Directions for this task:
Your answer must restate each entry below word for word, with no pictures in it.

┌────────

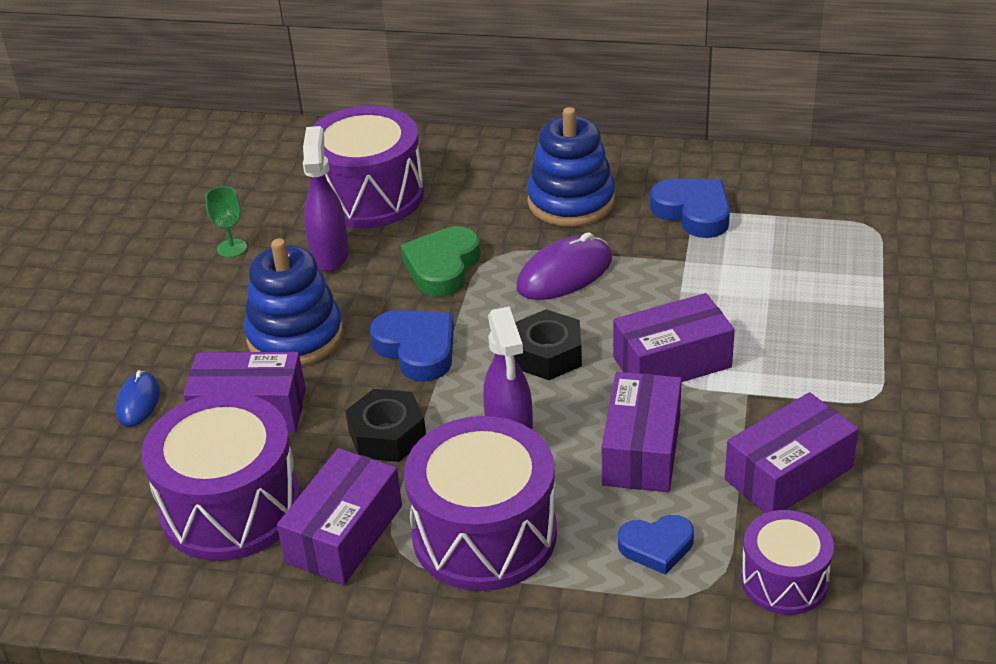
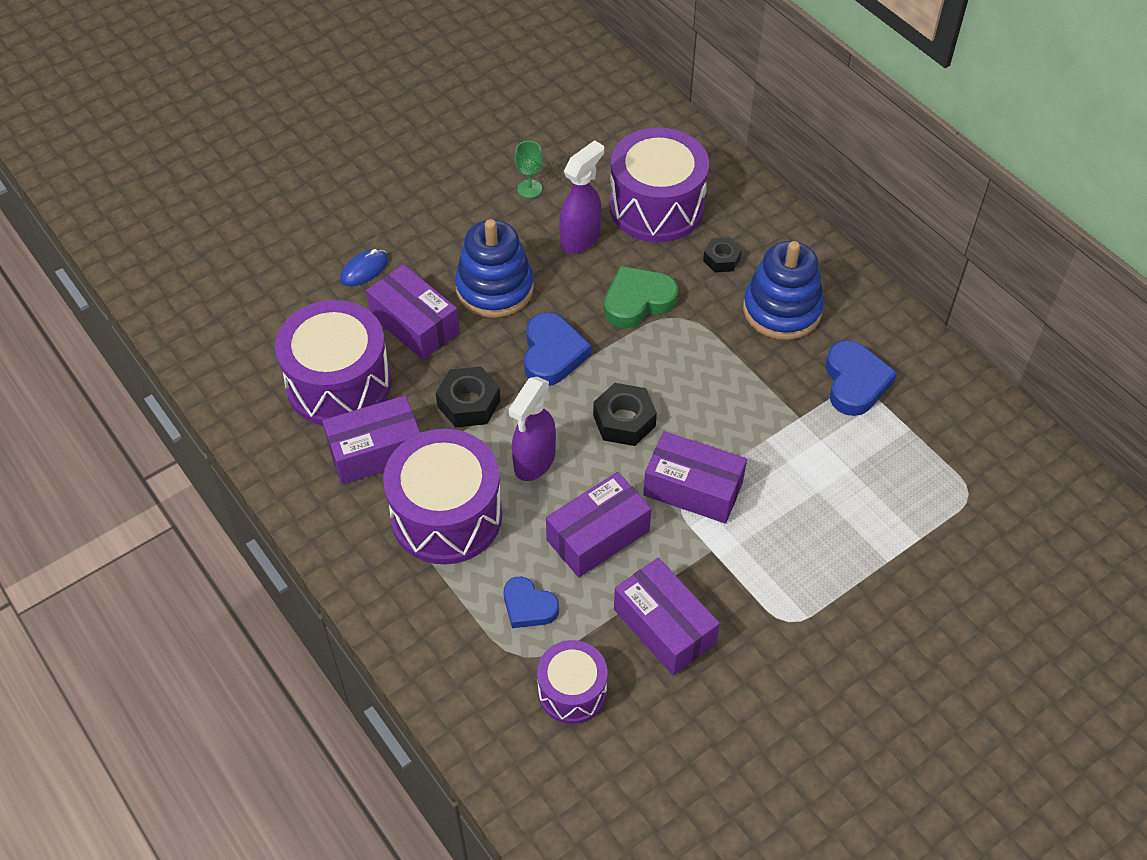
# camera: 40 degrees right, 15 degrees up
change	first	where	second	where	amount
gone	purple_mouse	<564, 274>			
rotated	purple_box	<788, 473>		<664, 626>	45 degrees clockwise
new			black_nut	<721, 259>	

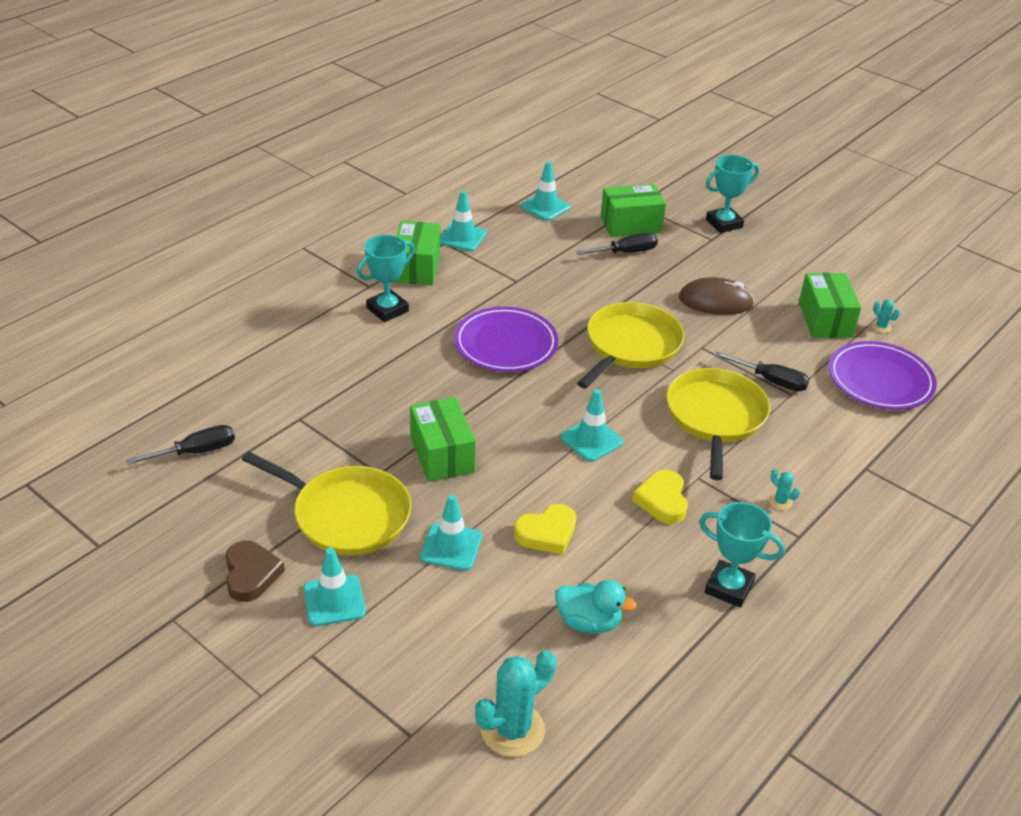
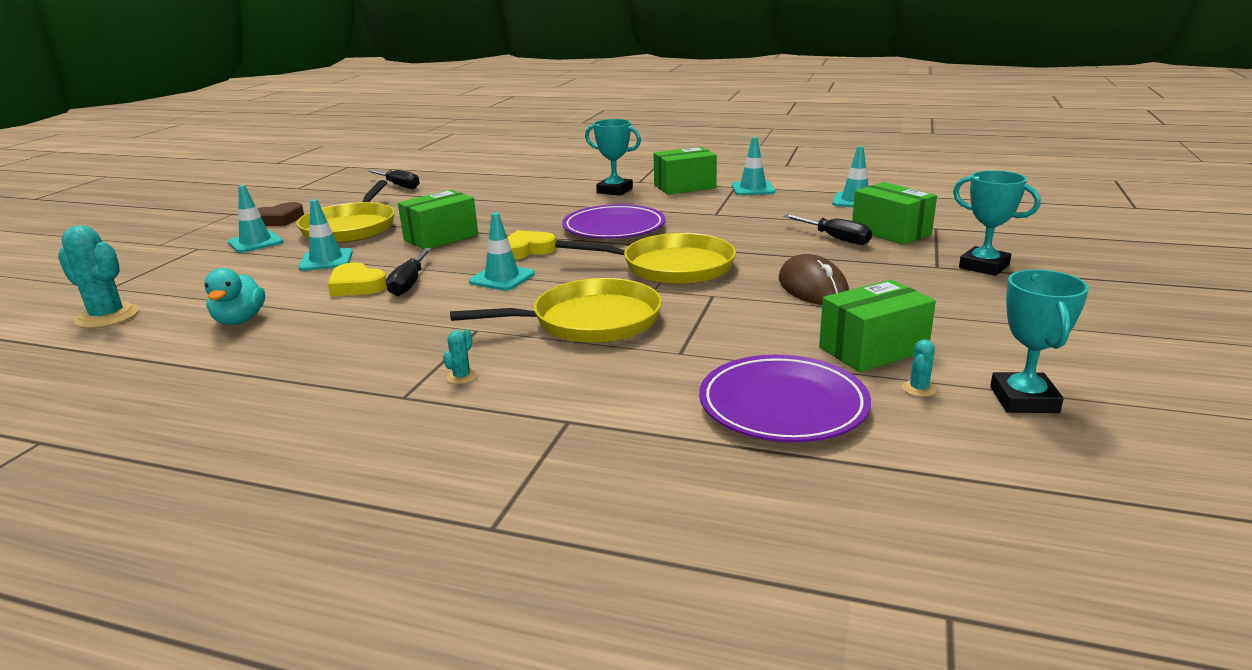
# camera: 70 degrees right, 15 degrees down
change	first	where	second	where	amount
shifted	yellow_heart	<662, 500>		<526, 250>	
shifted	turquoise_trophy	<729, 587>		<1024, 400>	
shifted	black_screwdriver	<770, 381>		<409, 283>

└────────

Solved exercise:
# camera: 40 degrees right, 15 degrees up
change	first	where	second	where	amount
gone	purple_mouse	<564, 274>			
rotated	purple_box	<788, 473>		<664, 626>	45 degrees clockwise
new			black_nut	<721, 259>	

# camera: 70 degrees right, 15 degrees down
change	first	where	second	where	amount
shifted	yellow_heart	<662, 500>		<526, 250>	
shifted	turquoise_trophy	<729, 587>		<1024, 400>	
shifted	black_screwdriver	<770, 381>		<409, 283>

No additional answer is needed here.